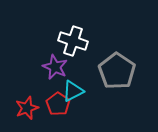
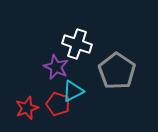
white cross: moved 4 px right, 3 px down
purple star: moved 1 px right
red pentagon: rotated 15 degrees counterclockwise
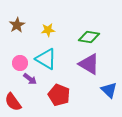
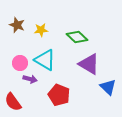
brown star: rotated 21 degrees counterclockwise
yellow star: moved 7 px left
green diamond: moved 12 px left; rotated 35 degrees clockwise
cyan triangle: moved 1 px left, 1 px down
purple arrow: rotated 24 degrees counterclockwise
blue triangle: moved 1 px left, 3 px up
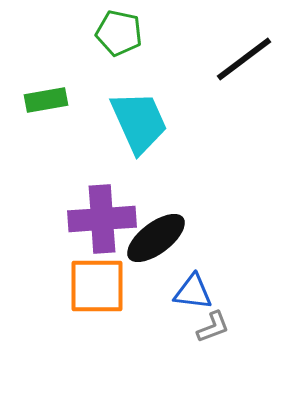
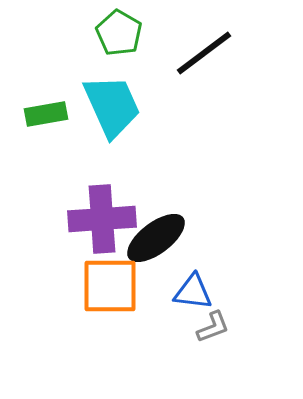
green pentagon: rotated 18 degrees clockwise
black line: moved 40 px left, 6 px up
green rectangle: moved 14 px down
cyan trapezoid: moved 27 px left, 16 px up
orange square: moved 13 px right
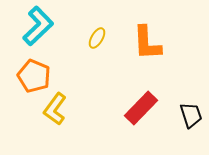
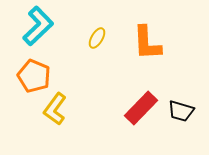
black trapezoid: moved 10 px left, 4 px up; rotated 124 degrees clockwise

□ □ □ □

Only the lines from the one containing "green diamond: moved" through the last line of the entries above should be copied, exactly as they are and without the pictures.

green diamond: moved 12 px left; rotated 35 degrees clockwise
cyan triangle: moved 1 px left, 1 px down
purple arrow: rotated 24 degrees counterclockwise
blue triangle: moved 1 px left, 3 px up
green pentagon: rotated 18 degrees clockwise
black line: moved 40 px left, 6 px up
green rectangle: moved 14 px down
cyan trapezoid: moved 27 px left, 16 px up
orange square: moved 13 px right
black trapezoid: moved 10 px left, 4 px up; rotated 124 degrees clockwise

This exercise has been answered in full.